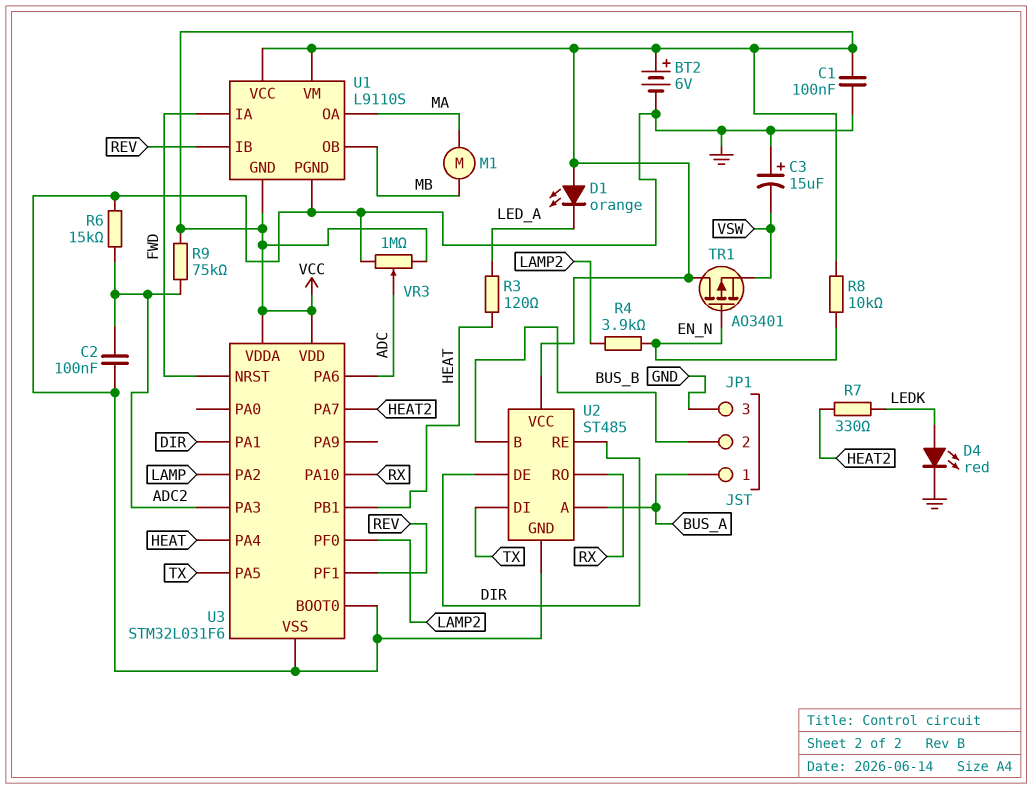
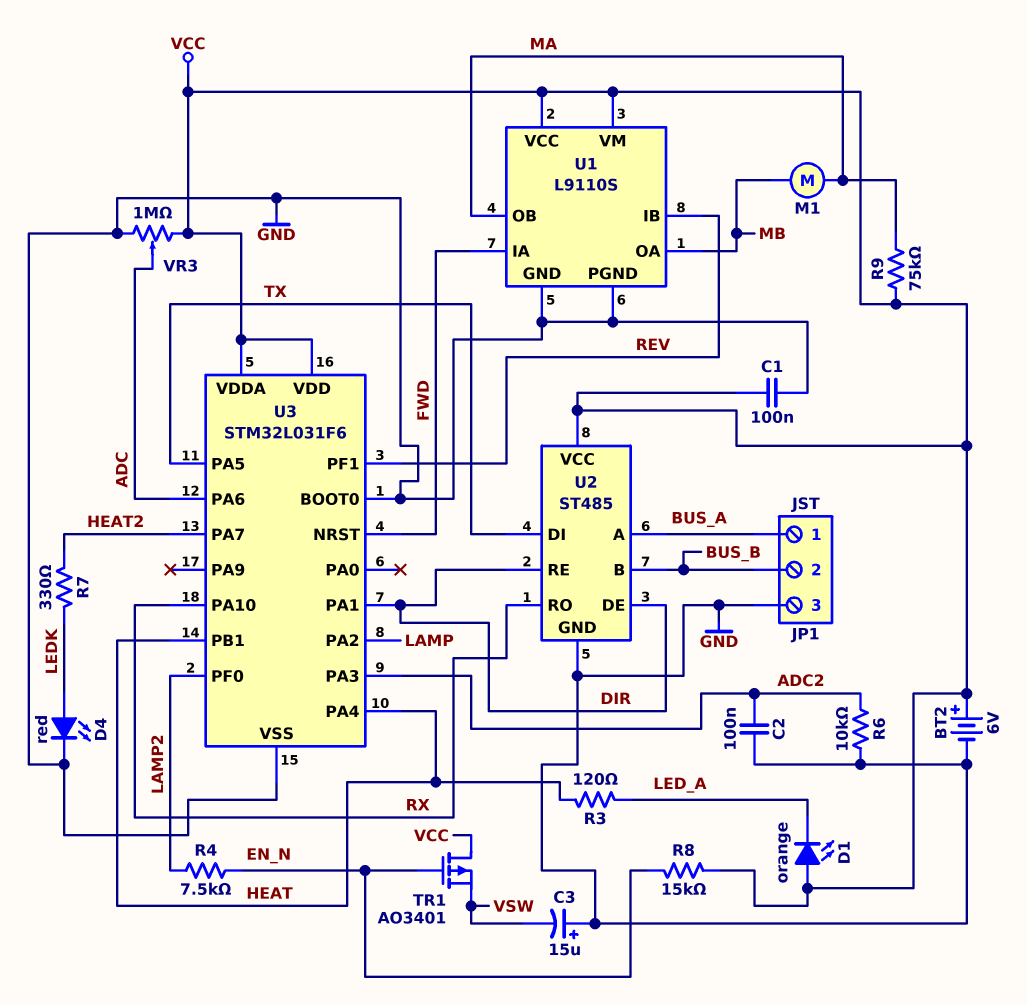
R4: 3.9k (EN_N, LAMP2) -> 7.5k (EN_N, LAMP2)
R6: 15k (ADC2, GND) -> 10k (ADC2, GND)
R8: 10k (EN_N, VCC) -> 15k (EN_N, VCC)
R9: 75k (ADC2, VCC) -> 75k (MA, VCC)
U1 pin GND: VCC -> GND
U1 pin OA: MA -> MB
U1 pin OB: MB -> MA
------------------------------
▶ Aim of the task: Give an exact copy of the listing above that leaves out every picture.

▶ Worked solution:
R4: 3.9k (EN_N, LAMP2) -> 7.5k (EN_N, LAMP2)
R6: 15k (ADC2, GND) -> 10k (ADC2, GND)
R8: 10k (EN_N, VCC) -> 15k (EN_N, VCC)
R9: 75k (ADC2, VCC) -> 75k (MA, VCC)
U1 pin GND: VCC -> GND
U1 pin OA: MA -> MB
U1 pin OB: MB -> MA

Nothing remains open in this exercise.